▶ _What to do_:
Each line from the one containing "R11: none -> 390 (COM, CTL)" through the last line of the records below is to be set down exactly; the rest stays out.

▶ _Dataset entries_:

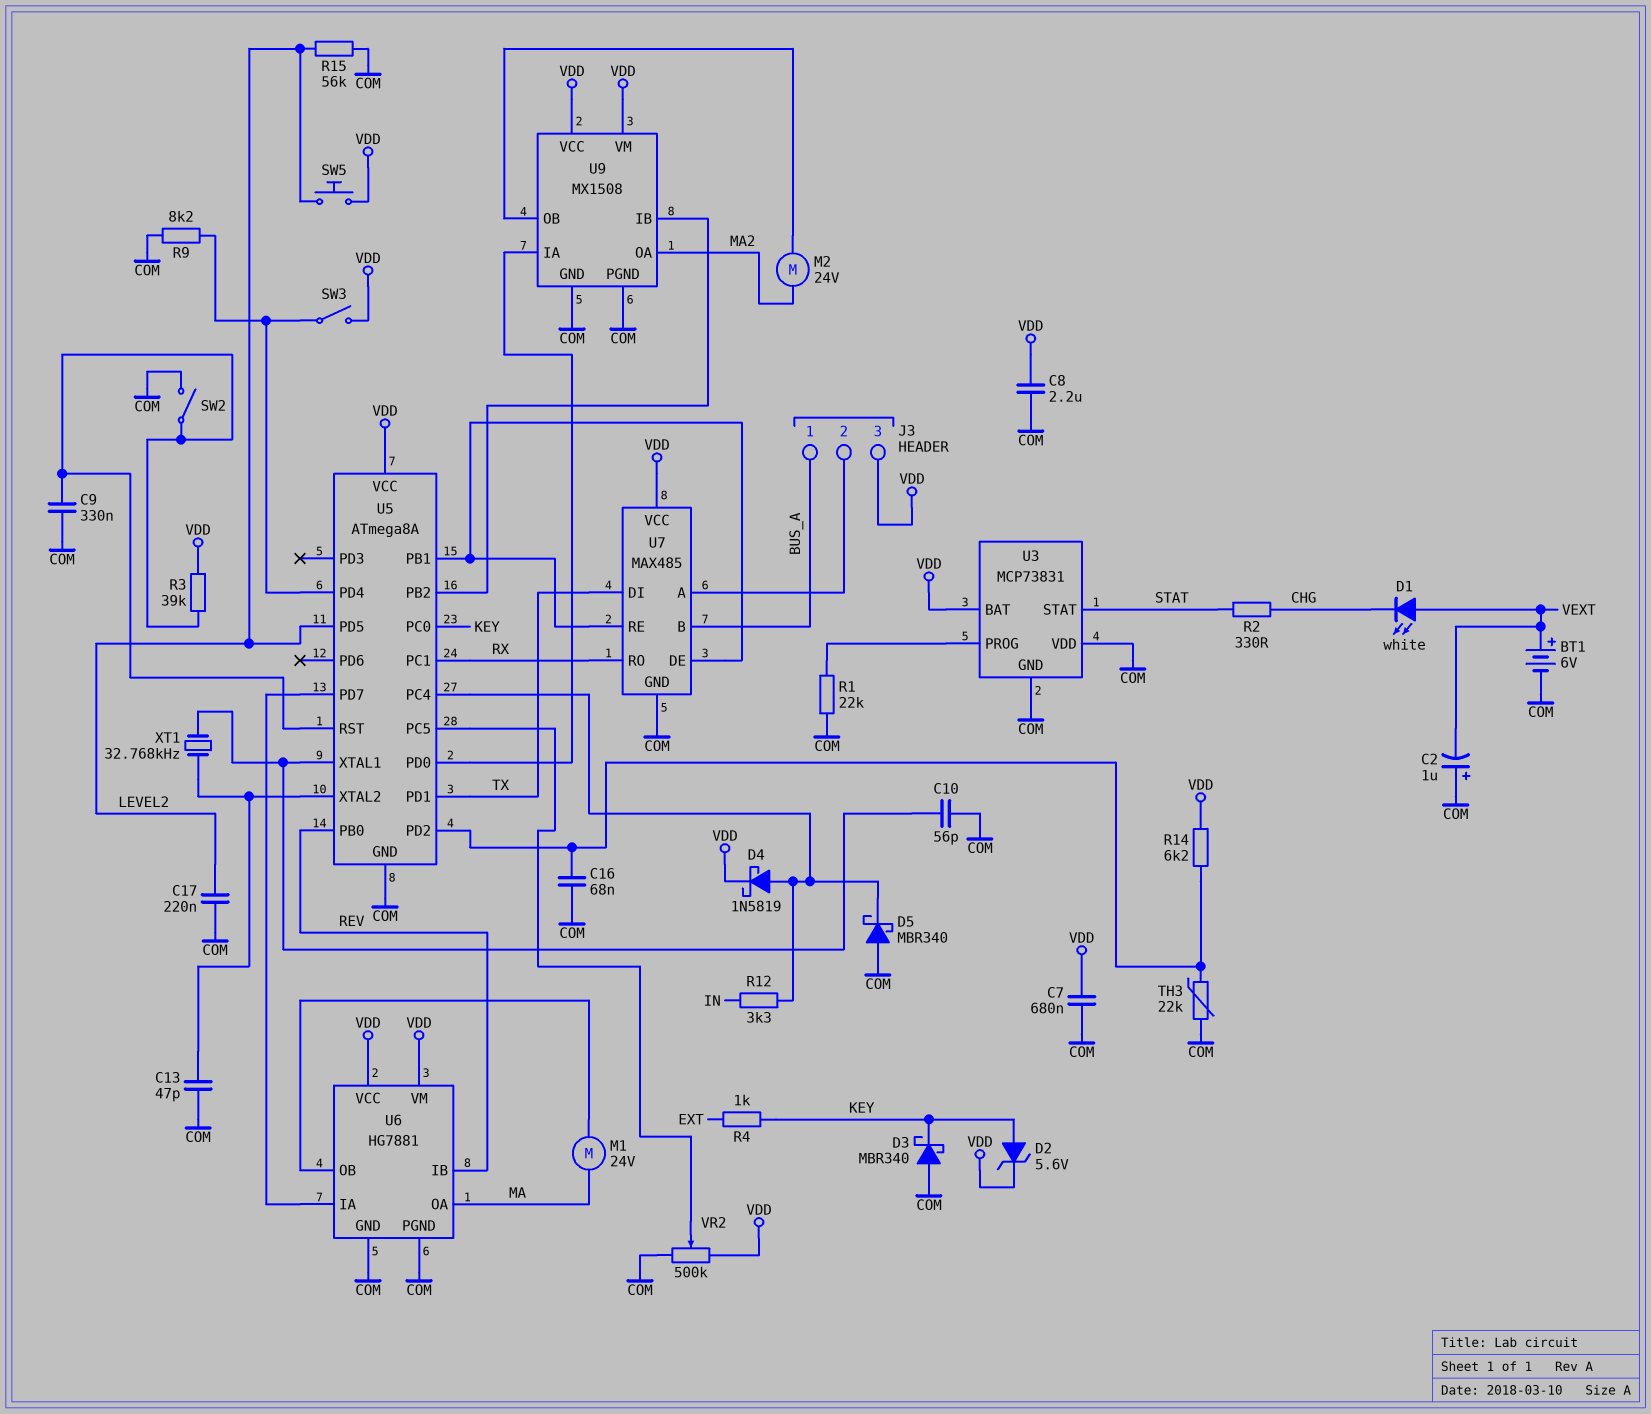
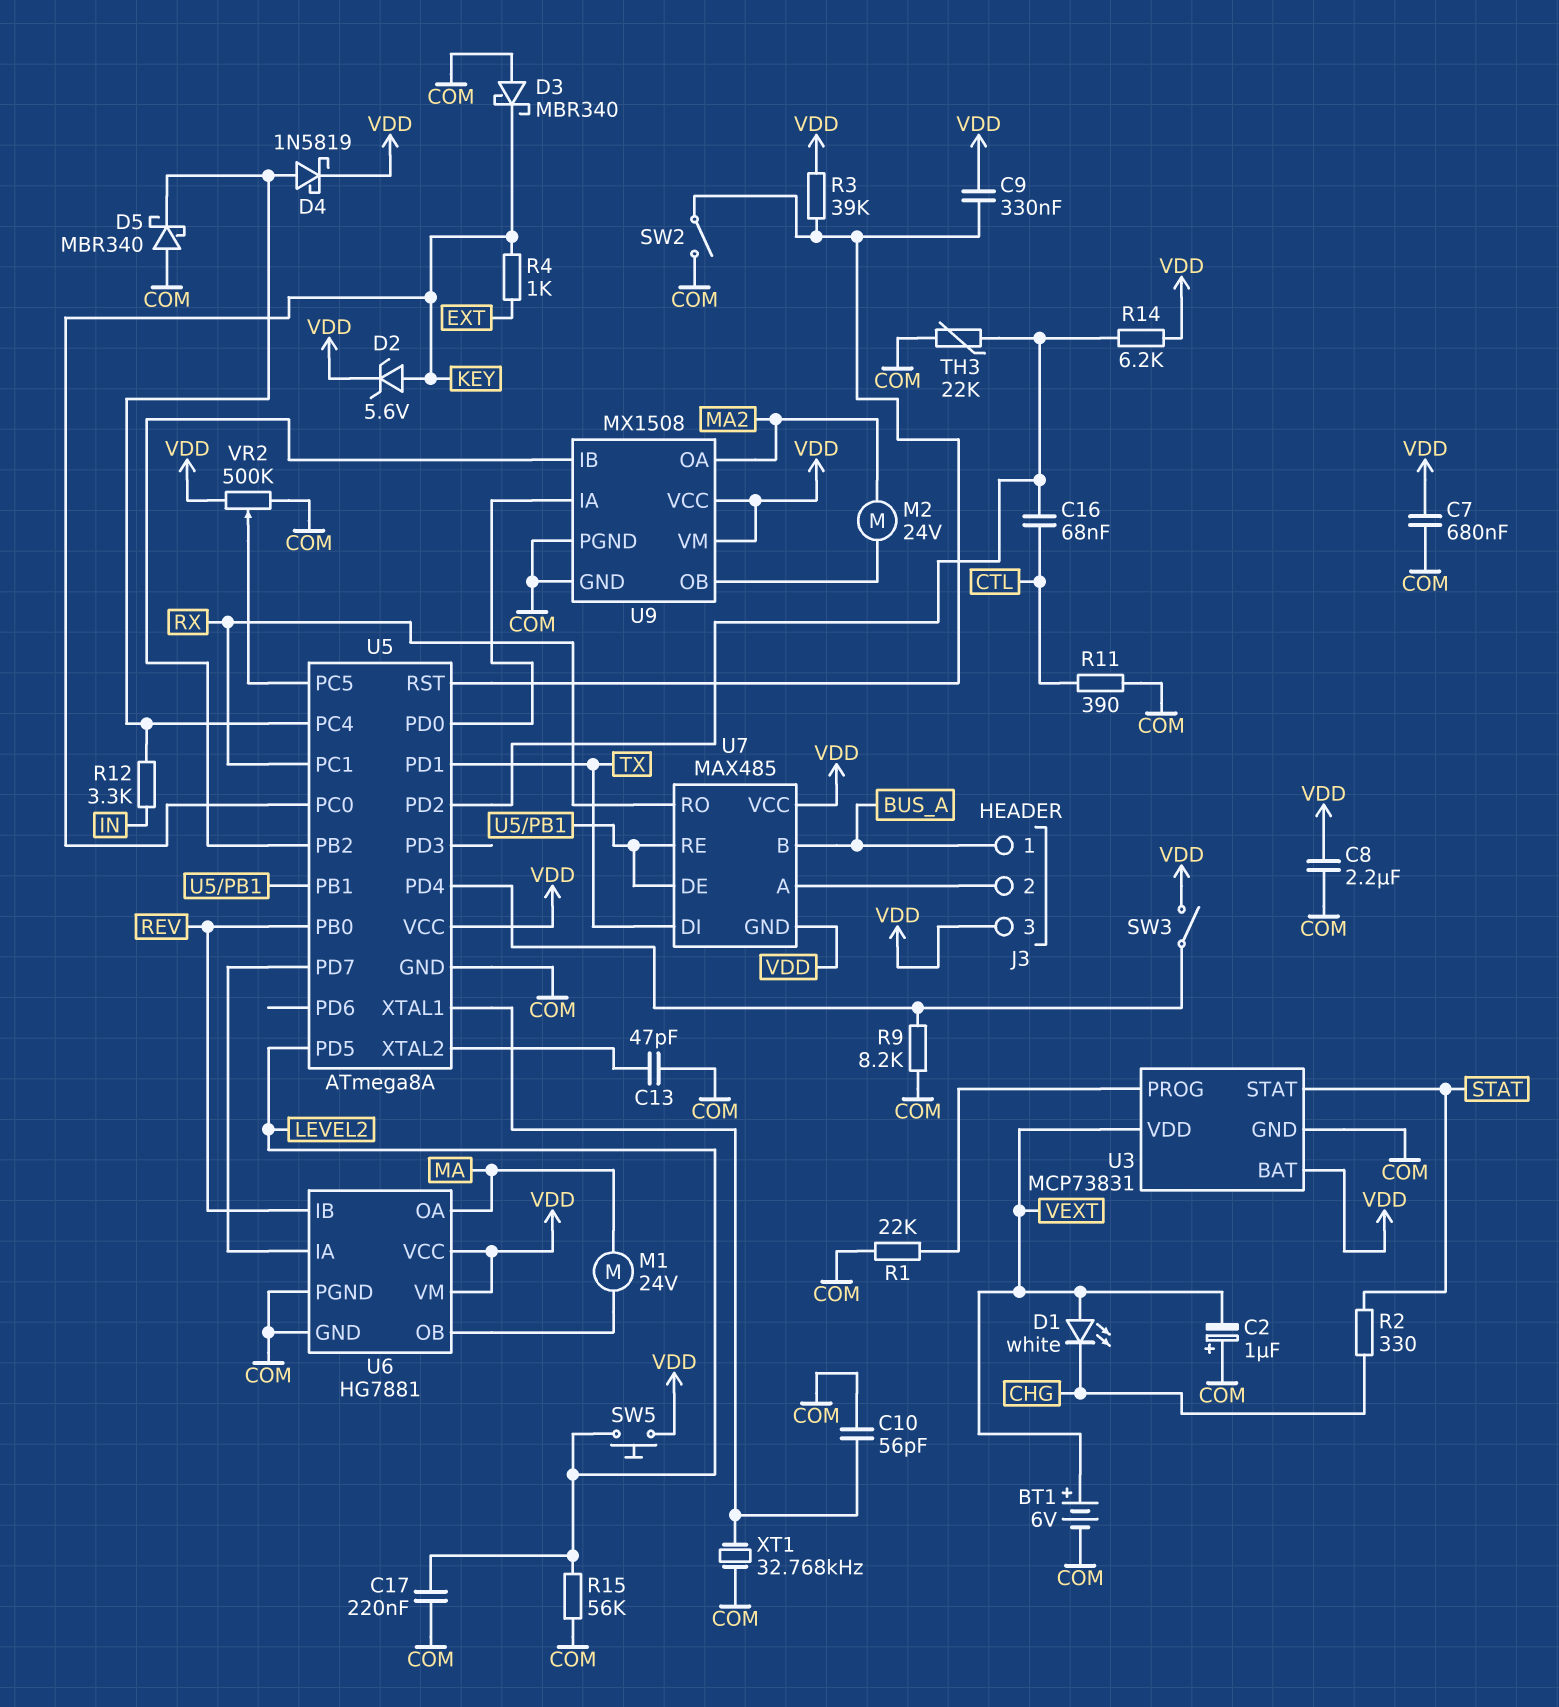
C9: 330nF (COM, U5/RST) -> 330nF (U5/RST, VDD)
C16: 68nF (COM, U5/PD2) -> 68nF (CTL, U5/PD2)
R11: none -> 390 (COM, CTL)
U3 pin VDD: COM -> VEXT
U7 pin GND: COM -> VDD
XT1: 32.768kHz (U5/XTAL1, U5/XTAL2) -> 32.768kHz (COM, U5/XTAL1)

▶ _Expected answer_:
R11: none -> 390 (COM, CTL)
U3 pin VDD: COM -> VEXT
U7 pin GND: COM -> VDD
XT1: 32.768kHz (U5/XTAL1, U5/XTAL2) -> 32.768kHz (COM, U5/XTAL1)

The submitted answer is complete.